=== Dataset ===
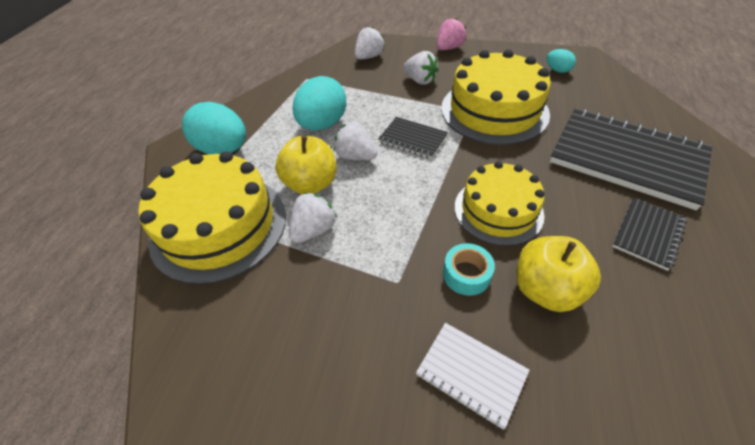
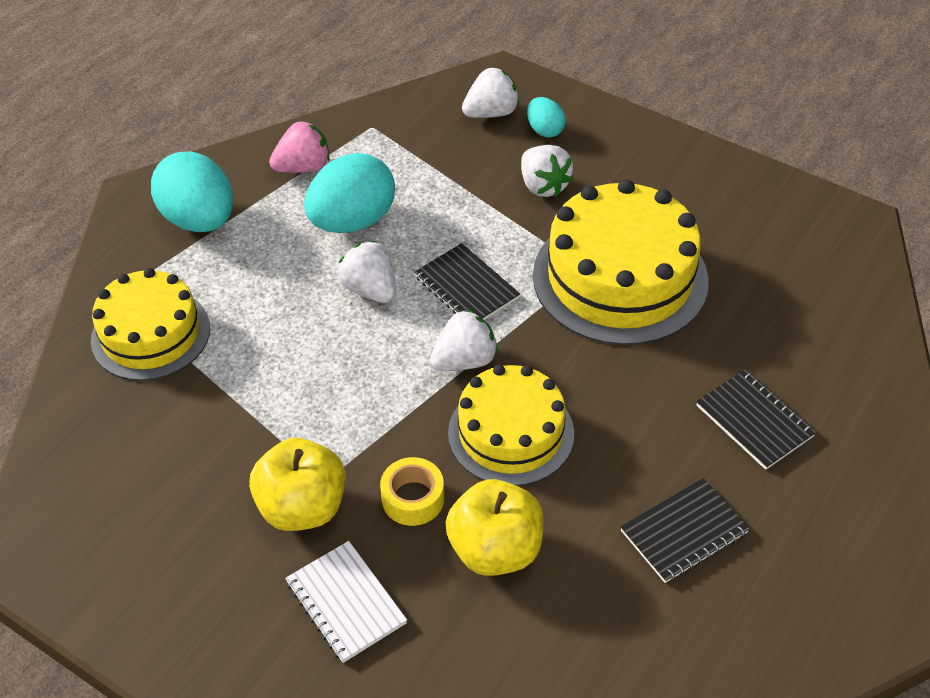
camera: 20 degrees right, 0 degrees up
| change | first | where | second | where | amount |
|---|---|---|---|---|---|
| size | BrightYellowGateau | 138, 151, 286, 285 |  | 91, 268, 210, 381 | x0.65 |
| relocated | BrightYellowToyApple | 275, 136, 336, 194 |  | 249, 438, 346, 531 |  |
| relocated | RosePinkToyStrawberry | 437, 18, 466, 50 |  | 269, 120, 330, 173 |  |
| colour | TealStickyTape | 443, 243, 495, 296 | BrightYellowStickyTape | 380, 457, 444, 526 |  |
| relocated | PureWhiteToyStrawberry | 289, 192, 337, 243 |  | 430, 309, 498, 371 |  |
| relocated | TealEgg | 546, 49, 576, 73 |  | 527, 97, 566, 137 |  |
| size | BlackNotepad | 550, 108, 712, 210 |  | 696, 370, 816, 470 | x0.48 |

=== Exercise goal ===
Each line, starting with the one that holds "relocated | RosePinkToyStrawberry" and ending with the last line of the listing, is to be restated exactly.

=== Result ===
| relocated | RosePinkToyStrawberry | 437, 18, 466, 50 |  | 269, 120, 330, 173 |  |
| colour | TealStickyTape | 443, 243, 495, 296 | BrightYellowStickyTape | 380, 457, 444, 526 |  |
| relocated | PureWhiteToyStrawberry | 289, 192, 337, 243 |  | 430, 309, 498, 371 |  |
| relocated | TealEgg | 546, 49, 576, 73 |  | 527, 97, 566, 137 |  |
| size | BlackNotepad | 550, 108, 712, 210 |  | 696, 370, 816, 470 | x0.48 |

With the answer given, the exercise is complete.